DATA EXTRACTS below:

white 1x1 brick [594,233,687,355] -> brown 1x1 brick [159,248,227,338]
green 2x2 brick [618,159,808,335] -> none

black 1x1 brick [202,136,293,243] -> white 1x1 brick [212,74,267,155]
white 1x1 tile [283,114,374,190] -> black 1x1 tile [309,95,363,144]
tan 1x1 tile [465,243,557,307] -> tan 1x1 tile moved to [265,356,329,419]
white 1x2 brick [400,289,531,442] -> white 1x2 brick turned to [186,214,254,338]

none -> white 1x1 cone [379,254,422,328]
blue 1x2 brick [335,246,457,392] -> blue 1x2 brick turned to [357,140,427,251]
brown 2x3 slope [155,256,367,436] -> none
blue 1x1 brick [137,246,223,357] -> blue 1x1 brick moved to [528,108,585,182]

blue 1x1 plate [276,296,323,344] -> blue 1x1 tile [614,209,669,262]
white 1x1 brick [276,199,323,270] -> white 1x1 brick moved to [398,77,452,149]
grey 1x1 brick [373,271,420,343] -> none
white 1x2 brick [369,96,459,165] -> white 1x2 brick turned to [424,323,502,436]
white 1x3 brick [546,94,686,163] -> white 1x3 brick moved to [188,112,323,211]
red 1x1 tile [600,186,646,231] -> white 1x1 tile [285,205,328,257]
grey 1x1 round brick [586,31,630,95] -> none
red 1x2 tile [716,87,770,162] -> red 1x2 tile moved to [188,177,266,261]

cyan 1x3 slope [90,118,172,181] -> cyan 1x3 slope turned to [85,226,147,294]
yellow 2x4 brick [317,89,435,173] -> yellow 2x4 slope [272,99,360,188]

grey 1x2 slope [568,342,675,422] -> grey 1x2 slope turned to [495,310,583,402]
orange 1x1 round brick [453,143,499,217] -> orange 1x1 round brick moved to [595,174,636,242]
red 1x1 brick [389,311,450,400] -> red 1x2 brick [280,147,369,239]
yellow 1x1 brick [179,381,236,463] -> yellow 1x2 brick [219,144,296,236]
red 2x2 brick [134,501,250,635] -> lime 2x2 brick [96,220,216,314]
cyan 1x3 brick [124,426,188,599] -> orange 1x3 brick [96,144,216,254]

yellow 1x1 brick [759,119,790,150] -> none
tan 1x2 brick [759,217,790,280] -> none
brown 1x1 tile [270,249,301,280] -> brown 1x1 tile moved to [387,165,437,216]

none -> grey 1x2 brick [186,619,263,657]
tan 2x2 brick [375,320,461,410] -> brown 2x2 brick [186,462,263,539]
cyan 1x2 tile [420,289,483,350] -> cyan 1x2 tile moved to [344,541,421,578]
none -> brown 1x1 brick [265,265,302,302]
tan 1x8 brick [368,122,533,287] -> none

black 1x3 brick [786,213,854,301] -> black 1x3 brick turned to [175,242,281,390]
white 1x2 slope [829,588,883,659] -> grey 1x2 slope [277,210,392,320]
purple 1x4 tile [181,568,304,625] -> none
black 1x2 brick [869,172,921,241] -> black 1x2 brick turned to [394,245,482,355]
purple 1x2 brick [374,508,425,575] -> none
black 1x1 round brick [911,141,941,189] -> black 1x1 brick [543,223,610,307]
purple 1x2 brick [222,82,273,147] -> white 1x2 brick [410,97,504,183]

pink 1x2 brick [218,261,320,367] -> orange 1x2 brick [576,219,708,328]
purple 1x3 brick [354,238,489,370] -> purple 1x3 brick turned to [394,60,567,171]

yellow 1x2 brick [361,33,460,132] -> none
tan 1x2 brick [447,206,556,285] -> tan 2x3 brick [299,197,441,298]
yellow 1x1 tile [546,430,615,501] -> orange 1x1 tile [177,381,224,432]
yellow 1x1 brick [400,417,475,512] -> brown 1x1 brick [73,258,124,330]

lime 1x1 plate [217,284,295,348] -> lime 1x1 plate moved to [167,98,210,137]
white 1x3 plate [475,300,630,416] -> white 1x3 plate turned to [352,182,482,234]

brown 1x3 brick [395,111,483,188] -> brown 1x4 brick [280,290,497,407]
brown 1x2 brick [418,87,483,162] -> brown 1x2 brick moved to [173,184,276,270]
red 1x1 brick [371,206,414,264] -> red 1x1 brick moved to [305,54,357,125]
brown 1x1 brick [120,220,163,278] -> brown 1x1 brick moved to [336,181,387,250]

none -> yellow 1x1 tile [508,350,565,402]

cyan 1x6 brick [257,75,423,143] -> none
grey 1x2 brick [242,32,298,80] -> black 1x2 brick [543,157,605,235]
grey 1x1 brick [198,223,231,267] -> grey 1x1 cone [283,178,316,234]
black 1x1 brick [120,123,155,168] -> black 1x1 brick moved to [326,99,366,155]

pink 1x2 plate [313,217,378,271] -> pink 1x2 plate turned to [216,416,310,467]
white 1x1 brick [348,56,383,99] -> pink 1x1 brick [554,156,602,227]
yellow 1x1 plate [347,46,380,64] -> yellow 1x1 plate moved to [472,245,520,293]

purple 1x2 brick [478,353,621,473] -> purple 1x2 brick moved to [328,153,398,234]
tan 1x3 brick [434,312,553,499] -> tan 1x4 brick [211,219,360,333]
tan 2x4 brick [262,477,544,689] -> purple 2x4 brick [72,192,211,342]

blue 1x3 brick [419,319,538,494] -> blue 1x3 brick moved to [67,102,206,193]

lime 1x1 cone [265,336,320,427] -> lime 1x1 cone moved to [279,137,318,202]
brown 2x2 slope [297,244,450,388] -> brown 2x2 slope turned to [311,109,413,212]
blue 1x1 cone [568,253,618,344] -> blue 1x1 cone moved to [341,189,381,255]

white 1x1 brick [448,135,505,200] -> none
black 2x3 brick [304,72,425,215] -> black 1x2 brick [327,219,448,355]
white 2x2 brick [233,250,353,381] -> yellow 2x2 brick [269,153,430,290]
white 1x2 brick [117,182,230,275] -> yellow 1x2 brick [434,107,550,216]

End of DATA EXTRACTS.

TO DO = Your task for the entries above: copy exactly the span starting with the line with "black 1x1 brick [120,123,155,168]" and going on through the line with "tan 1x3 brick", both lines included, and nothing else.

SOLUTION FOR THIS EXERCISE =
black 1x1 brick [120,123,155,168] -> black 1x1 brick moved to [326,99,366,155]

pink 1x2 plate [313,217,378,271] -> pink 1x2 plate turned to [216,416,310,467]
white 1x1 brick [348,56,383,99] -> pink 1x1 brick [554,156,602,227]
yellow 1x1 plate [347,46,380,64] -> yellow 1x1 plate moved to [472,245,520,293]

purple 1x2 brick [478,353,621,473] -> purple 1x2 brick moved to [328,153,398,234]
tan 1x3 brick [434,312,553,499] -> tan 1x4 brick [211,219,360,333]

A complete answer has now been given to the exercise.